**Task:** Your output should reproduce each entry exactly, with none of its pictures.

◆ ◆ ◆ ◆ ◆ ◆ ◆

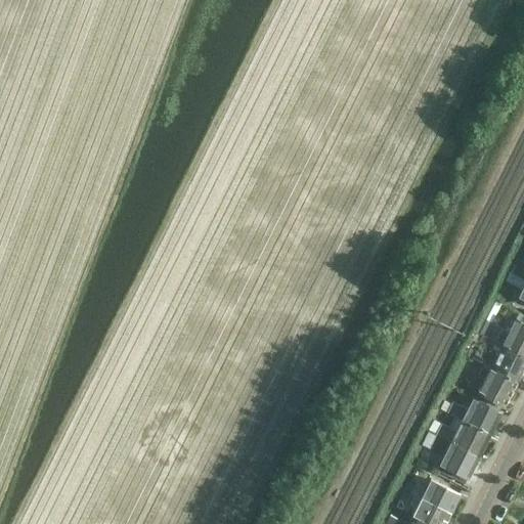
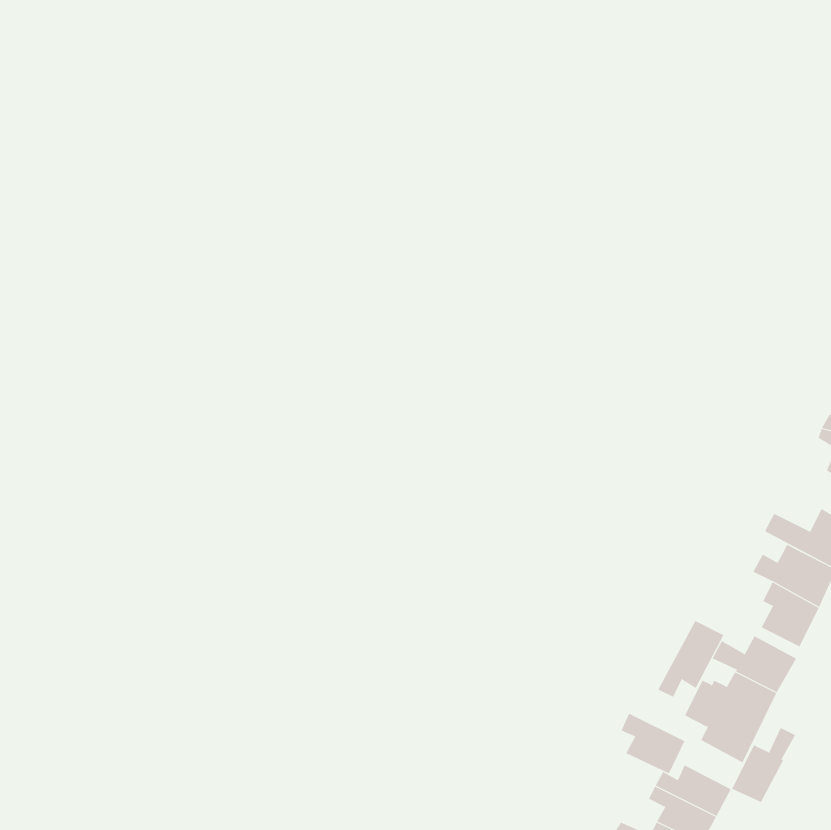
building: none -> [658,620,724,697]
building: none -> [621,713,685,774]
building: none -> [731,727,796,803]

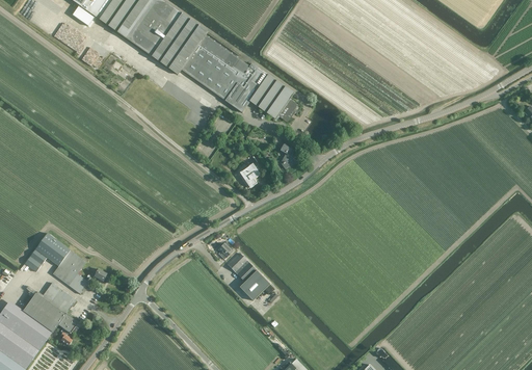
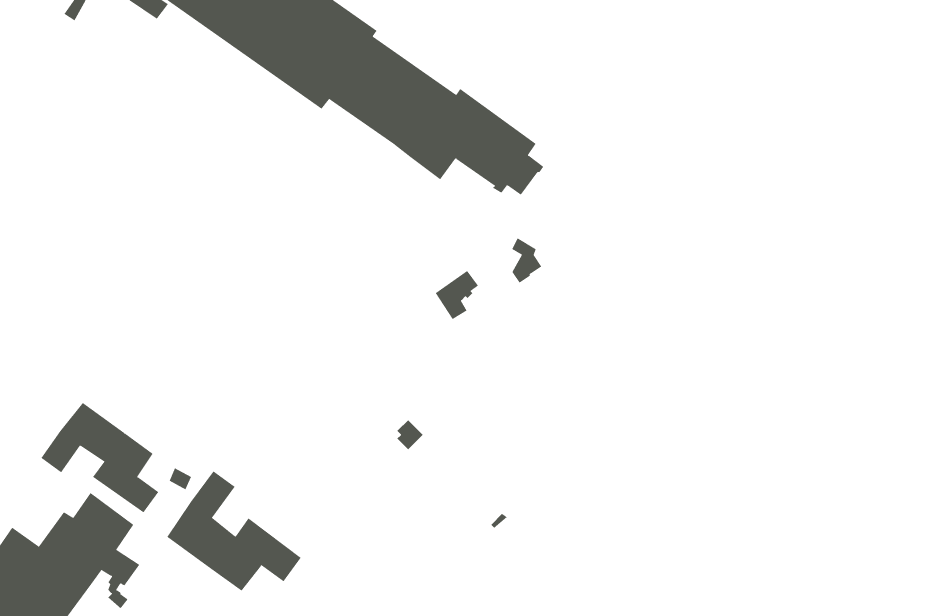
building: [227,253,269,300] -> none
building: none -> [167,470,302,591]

◆ ◆ ◆ ◆ ◆ ◆ ◆

**Written reply:**
building: none -> [658,620,724,697]
building: none -> [621,713,685,774]
building: none -> [731,727,796,803]

building: [227,253,269,300] -> none
building: none -> [167,470,302,591]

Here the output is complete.